§ **What you have to do**
In the answer, each entry below appears exactly as given, and no picture appears at all.
..............................
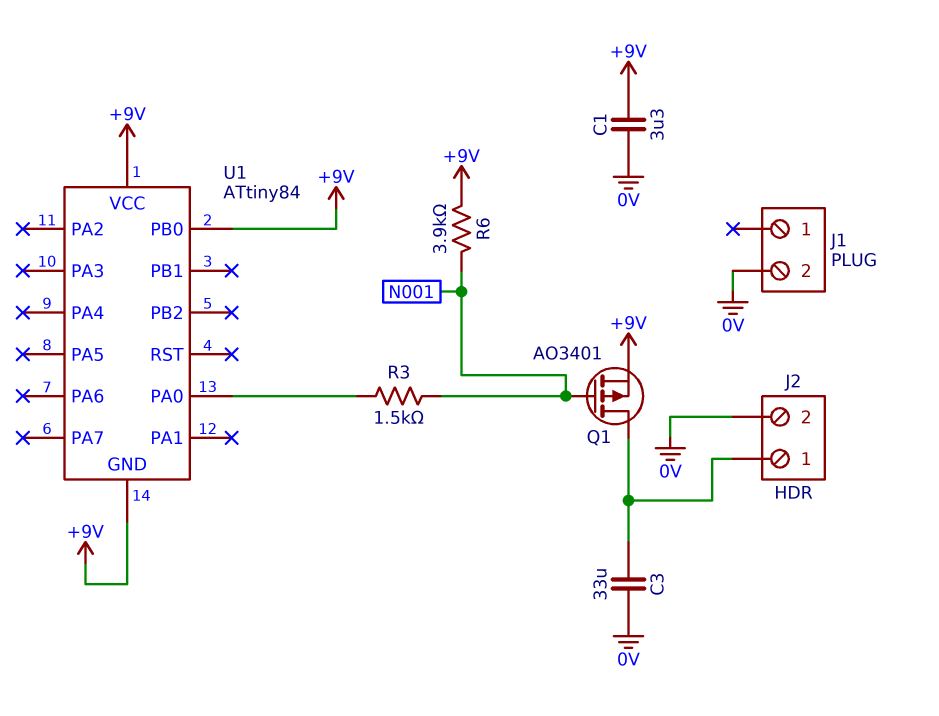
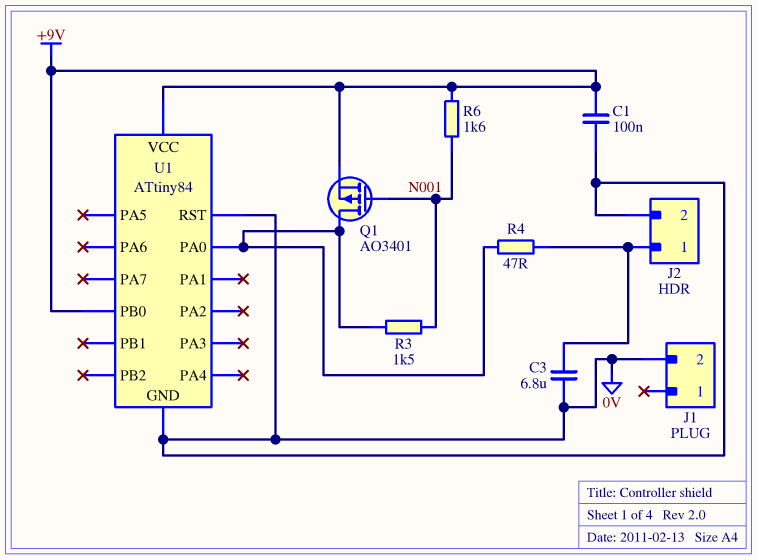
C1: 3.3uF (+9V, 0V) -> 100nF (+9V, 0V)
C3: 33uF (0V, J2/1) -> 6.8uF (0V, J2/1)
Q1: PMOS AO3401 (G N001, D J2/1, S +9V) -> PMOS AO3401 (G N001, D U1/PA0, S +9V)
R4: none -> 47 (J2/1, U1/PA0)
R6: 3.9k (+9V, N001) -> 1.6k (+9V, N001)
U1 pin GND: +9V -> 0V
U1 pin RST: none -> 0V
..............................
§ **The completed task**
C1: 3.3uF (+9V, 0V) -> 100nF (+9V, 0V)
C3: 33uF (0V, J2/1) -> 6.8uF (0V, J2/1)
Q1: PMOS AO3401 (G N001, D J2/1, S +9V) -> PMOS AO3401 (G N001, D U1/PA0, S +9V)
R4: none -> 47 (J2/1, U1/PA0)
R6: 3.9k (+9V, N001) -> 1.6k (+9V, N001)
U1 pin GND: +9V -> 0V
U1 pin RST: none -> 0V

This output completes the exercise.